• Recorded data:

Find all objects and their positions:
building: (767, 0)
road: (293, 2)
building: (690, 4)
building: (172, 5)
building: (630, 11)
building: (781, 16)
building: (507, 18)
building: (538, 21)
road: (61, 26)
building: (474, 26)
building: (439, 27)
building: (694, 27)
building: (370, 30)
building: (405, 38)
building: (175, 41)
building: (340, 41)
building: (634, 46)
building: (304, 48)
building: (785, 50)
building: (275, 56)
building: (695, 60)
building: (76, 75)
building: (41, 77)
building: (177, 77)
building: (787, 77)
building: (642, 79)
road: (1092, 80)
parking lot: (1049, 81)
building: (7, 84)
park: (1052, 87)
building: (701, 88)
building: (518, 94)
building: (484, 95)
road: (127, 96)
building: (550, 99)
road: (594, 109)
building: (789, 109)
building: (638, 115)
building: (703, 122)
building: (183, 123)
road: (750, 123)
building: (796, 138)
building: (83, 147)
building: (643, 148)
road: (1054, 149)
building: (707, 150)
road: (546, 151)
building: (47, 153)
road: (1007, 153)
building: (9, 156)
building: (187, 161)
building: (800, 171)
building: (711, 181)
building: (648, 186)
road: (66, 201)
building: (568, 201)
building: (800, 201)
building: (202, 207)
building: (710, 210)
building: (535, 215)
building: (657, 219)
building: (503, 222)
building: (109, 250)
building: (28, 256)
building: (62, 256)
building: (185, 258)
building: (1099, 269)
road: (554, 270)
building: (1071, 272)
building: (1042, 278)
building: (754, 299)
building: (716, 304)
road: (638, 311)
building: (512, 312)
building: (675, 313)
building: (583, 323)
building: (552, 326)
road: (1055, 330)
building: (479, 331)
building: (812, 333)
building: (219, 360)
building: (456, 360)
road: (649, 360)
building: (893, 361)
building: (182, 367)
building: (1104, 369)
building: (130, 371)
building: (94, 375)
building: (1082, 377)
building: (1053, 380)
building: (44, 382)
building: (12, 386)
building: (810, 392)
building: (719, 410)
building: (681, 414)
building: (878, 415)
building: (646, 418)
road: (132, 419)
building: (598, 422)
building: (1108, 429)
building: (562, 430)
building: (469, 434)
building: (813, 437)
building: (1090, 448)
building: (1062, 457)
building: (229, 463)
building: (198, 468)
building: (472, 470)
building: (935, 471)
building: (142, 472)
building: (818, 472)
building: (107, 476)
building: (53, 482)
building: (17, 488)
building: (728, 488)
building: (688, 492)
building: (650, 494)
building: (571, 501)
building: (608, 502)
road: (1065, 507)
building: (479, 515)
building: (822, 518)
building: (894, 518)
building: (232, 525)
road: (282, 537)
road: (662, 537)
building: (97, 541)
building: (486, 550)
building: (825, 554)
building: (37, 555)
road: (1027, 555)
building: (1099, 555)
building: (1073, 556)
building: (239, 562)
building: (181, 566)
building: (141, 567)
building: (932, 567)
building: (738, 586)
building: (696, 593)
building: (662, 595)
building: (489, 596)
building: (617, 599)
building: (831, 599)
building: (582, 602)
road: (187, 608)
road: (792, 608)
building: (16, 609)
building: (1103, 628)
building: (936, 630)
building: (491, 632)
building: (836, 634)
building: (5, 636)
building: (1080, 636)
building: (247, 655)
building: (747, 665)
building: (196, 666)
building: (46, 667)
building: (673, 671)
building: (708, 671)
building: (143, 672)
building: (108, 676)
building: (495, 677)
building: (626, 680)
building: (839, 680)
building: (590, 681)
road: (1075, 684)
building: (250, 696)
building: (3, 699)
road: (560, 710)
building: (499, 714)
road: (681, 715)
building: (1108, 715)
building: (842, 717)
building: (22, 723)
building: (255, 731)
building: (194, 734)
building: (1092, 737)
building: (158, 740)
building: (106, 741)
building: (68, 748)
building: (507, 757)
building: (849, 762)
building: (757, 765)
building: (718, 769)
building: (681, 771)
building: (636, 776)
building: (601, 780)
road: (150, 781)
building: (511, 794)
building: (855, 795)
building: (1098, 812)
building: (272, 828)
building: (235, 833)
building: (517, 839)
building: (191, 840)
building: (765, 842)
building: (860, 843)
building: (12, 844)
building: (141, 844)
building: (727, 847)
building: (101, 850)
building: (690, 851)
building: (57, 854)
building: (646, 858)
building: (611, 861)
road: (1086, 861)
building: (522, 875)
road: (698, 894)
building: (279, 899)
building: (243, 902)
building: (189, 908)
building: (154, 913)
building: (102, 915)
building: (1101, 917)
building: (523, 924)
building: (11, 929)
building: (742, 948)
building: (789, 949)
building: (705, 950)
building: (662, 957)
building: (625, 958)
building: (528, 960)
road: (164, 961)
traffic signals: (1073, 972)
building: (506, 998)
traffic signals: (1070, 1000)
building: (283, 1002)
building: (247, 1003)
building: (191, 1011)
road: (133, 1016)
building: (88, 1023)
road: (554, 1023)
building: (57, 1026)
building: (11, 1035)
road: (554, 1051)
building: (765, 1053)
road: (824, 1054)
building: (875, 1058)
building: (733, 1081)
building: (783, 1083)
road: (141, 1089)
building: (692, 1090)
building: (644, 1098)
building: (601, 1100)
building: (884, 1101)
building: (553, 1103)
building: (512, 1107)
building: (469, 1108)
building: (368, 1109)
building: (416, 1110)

• Exercise directions: What is needed here is every record above, repeated exactly.

• Task result:
Find all objects and their positions:
building: (767, 0)
road: (293, 2)
building: (690, 4)
building: (172, 5)
building: (630, 11)
building: (781, 16)
building: (507, 18)
building: (538, 21)
road: (61, 26)
building: (474, 26)
building: (439, 27)
building: (694, 27)
building: (370, 30)
building: (405, 38)
building: (175, 41)
building: (340, 41)
building: (634, 46)
building: (304, 48)
building: (785, 50)
building: (275, 56)
building: (695, 60)
building: (76, 75)
building: (41, 77)
building: (177, 77)
building: (787, 77)
building: (642, 79)
road: (1092, 80)
parking lot: (1049, 81)
building: (7, 84)
park: (1052, 87)
building: (701, 88)
building: (518, 94)
building: (484, 95)
road: (127, 96)
building: (550, 99)
road: (594, 109)
building: (789, 109)
building: (638, 115)
building: (703, 122)
building: (183, 123)
road: (750, 123)
building: (796, 138)
building: (83, 147)
building: (643, 148)
road: (1054, 149)
building: (707, 150)
road: (546, 151)
building: (47, 153)
road: (1007, 153)
building: (9, 156)
building: (187, 161)
building: (800, 171)
building: (711, 181)
building: (648, 186)
road: (66, 201)
building: (568, 201)
building: (800, 201)
building: (202, 207)
building: (710, 210)
building: (535, 215)
building: (657, 219)
building: (503, 222)
building: (109, 250)
building: (28, 256)
building: (62, 256)
building: (185, 258)
building: (1099, 269)
road: (554, 270)
building: (1071, 272)
building: (1042, 278)
building: (754, 299)
building: (716, 304)
road: (638, 311)
building: (512, 312)
building: (675, 313)
building: (583, 323)
building: (552, 326)
road: (1055, 330)
building: (479, 331)
building: (812, 333)
building: (219, 360)
building: (456, 360)
road: (649, 360)
building: (893, 361)
building: (182, 367)
building: (1104, 369)
building: (130, 371)
building: (94, 375)
building: (1082, 377)
building: (1053, 380)
building: (44, 382)
building: (12, 386)
building: (810, 392)
building: (719, 410)
building: (681, 414)
building: (878, 415)
building: (646, 418)
road: (132, 419)
building: (598, 422)
building: (1108, 429)
building: (562, 430)
building: (469, 434)
building: (813, 437)
building: (1090, 448)
building: (1062, 457)
building: (229, 463)
building: (198, 468)
building: (472, 470)
building: (935, 471)
building: (142, 472)
building: (818, 472)
building: (107, 476)
building: (53, 482)
building: (17, 488)
building: (728, 488)
building: (688, 492)
building: (650, 494)
building: (571, 501)
building: (608, 502)
road: (1065, 507)
building: (479, 515)
building: (822, 518)
building: (894, 518)
building: (232, 525)
road: (282, 537)
road: (662, 537)
building: (97, 541)
building: (486, 550)
building: (825, 554)
building: (37, 555)
road: (1027, 555)
building: (1099, 555)
building: (1073, 556)
building: (239, 562)
building: (181, 566)
building: (141, 567)
building: (932, 567)
building: (738, 586)
building: (696, 593)
building: (662, 595)
building: (489, 596)
building: (617, 599)
building: (831, 599)
building: (582, 602)
road: (187, 608)
road: (792, 608)
building: (16, 609)
building: (1103, 628)
building: (936, 630)
building: (491, 632)
building: (836, 634)
building: (5, 636)
building: (1080, 636)
building: (247, 655)
building: (747, 665)
building: (196, 666)
building: (46, 667)
building: (673, 671)
building: (708, 671)
building: (143, 672)
building: (108, 676)
building: (495, 677)
building: (626, 680)
building: (839, 680)
building: (590, 681)
road: (1075, 684)
building: (250, 696)
building: (3, 699)
road: (560, 710)
building: (499, 714)
road: (681, 715)
building: (1108, 715)
building: (842, 717)
building: (22, 723)
building: (255, 731)
building: (194, 734)
building: (1092, 737)
building: (158, 740)
building: (106, 741)
building: (68, 748)
building: (507, 757)
building: (849, 762)
building: (757, 765)
building: (718, 769)
building: (681, 771)
building: (636, 776)
building: (601, 780)
road: (150, 781)
building: (511, 794)
building: (855, 795)
building: (1098, 812)
building: (272, 828)
building: (235, 833)
building: (517, 839)
building: (191, 840)
building: (765, 842)
building: (860, 843)
building: (12, 844)
building: (141, 844)
building: (727, 847)
building: (101, 850)
building: (690, 851)
building: (57, 854)
building: (646, 858)
building: (611, 861)
road: (1086, 861)
building: (522, 875)
road: (698, 894)
building: (279, 899)
building: (243, 902)
building: (189, 908)
building: (154, 913)
building: (102, 915)
building: (1101, 917)
building: (523, 924)
building: (11, 929)
building: (742, 948)
building: (789, 949)
building: (705, 950)
building: (662, 957)
building: (625, 958)
building: (528, 960)
road: (164, 961)
traffic signals: (1073, 972)
building: (506, 998)
traffic signals: (1070, 1000)
building: (283, 1002)
building: (247, 1003)
building: (191, 1011)
road: (133, 1016)
building: (88, 1023)
road: (554, 1023)
building: (57, 1026)
building: (11, 1035)
road: (554, 1051)
building: (765, 1053)
road: (824, 1054)
building: (875, 1058)
building: (733, 1081)
building: (783, 1083)
road: (141, 1089)
building: (692, 1090)
building: (644, 1098)
building: (601, 1100)
building: (884, 1101)
building: (553, 1103)
building: (512, 1107)
building: (469, 1108)
building: (368, 1109)
building: (416, 1110)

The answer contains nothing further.